Data to use>
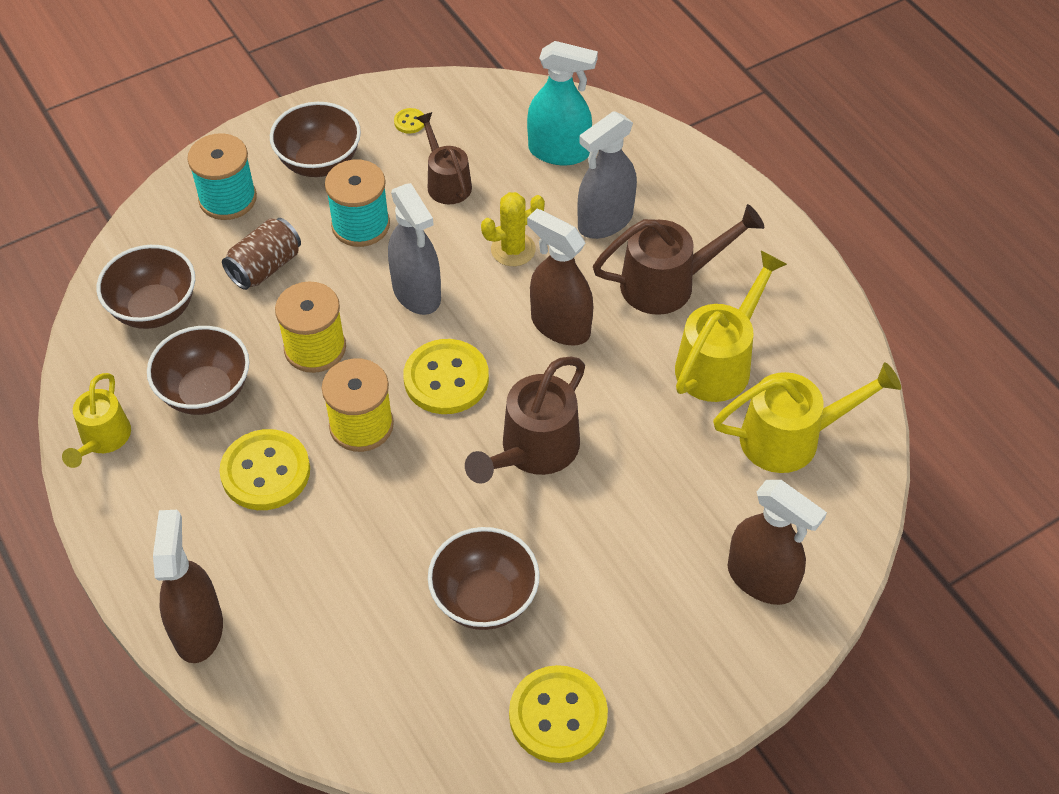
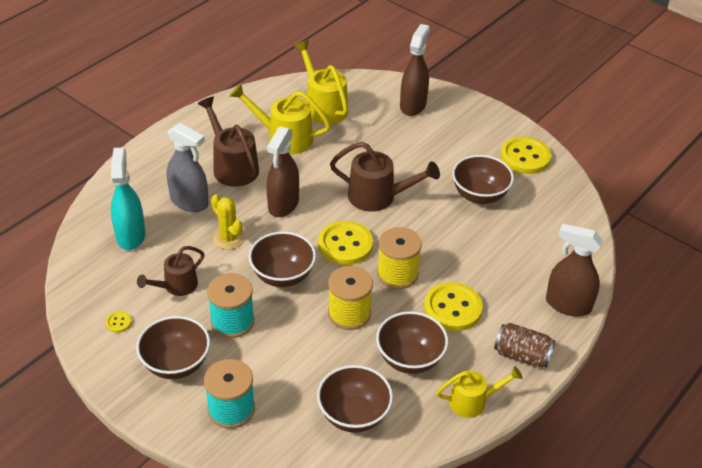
camera: 110 degrees left, 10 degrees down
(198, 629) = (568, 304): brown spray bottle -> brown spray bottle turned 45 degrees clockwise
(265, 267) = (290, 363): brown can -> brown can (522, 355)
(416, 293) = (283, 276): grey spray bottle -> brown bowl

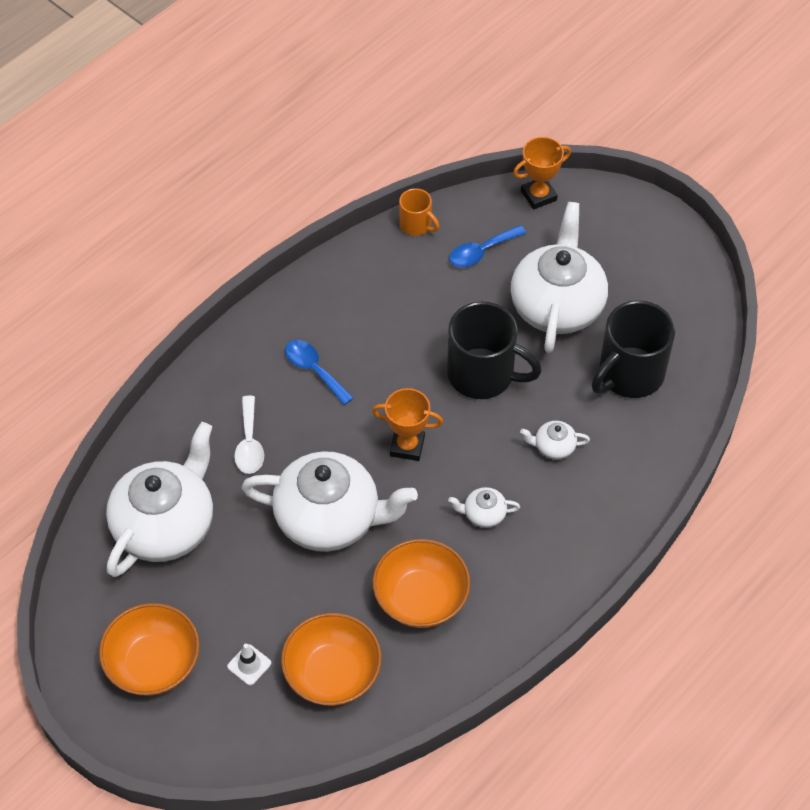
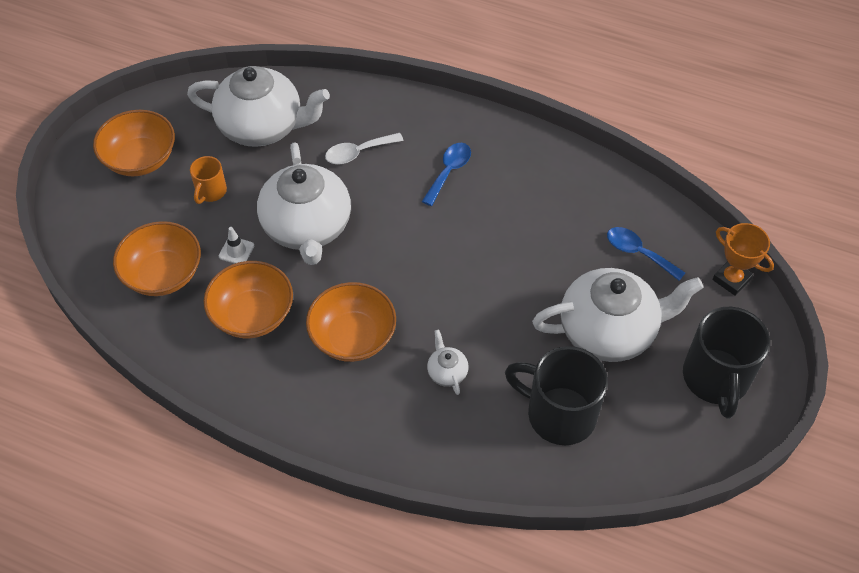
camera: 70 degrees right, 0 degrees up
(249, 665) = (155, 217): white traffic cone -> white traffic cone (236, 251)
(407, 446) = (400, 259): orange trophy -> none
(416, 225) = (641, 195): orange mug -> orange mug (210, 191)
(483, 374) = (501, 294): black mug -> black mug (716, 379)
(483, 514) = (353, 337): white teapot -> orange bowl

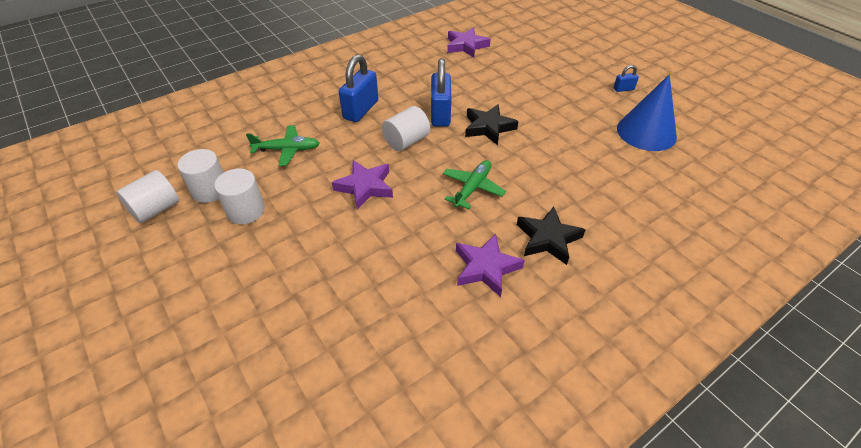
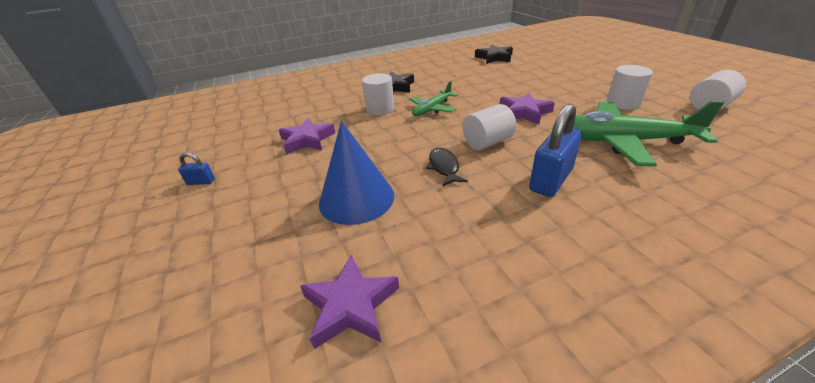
camera: 165 degrees left, 10 degrees down
(210, 190) = (673, 115): white cylinder -> white cylinder (380, 109)
(287, 150) = (622, 141): green plane -> green plane, size x1.83
(440, 114) = (444, 167): blue padlock -> black fish
(486, 267) = (439, 79): purple star -> purple star (307, 140)
(488, 127) = (394, 150): black star -> black star (494, 57)
(646, 132) = (247, 137): blue cone -> blue cone (356, 198)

Exercise instructions> What is needed is an exact printout of every record above, with the pictures left out.

Result below>
camera: 110 degrees left, 10 degrees down
(198, 629) = (568, 304): brown spray bottle -> brown spray bottle turned 45 degrees clockwise
(265, 267) = (290, 363): brown can -> brown can (522, 355)
(416, 293) = (283, 276): grey spray bottle -> brown bowl

camera: 70 degrees right, 0 degrees up
(249, 665) = (155, 217): white traffic cone -> white traffic cone (236, 251)
(407, 446) = (400, 259): orange trophy -> none
(416, 225) = (641, 195): orange mug -> orange mug (210, 191)
(483, 374) = (501, 294): black mug -> black mug (716, 379)
(483, 514) = (353, 337): white teapot -> orange bowl

camera: 165 degrees left, 10 degrees down
(210, 190) = (673, 115): white cylinder -> white cylinder (380, 109)
(287, 150) = (622, 141): green plane -> green plane, size x1.83
(440, 114) = (444, 167): blue padlock -> black fish
(486, 267) = (439, 79): purple star -> purple star (307, 140)
(488, 127) = (394, 150): black star -> black star (494, 57)
(646, 132) = (247, 137): blue cone -> blue cone (356, 198)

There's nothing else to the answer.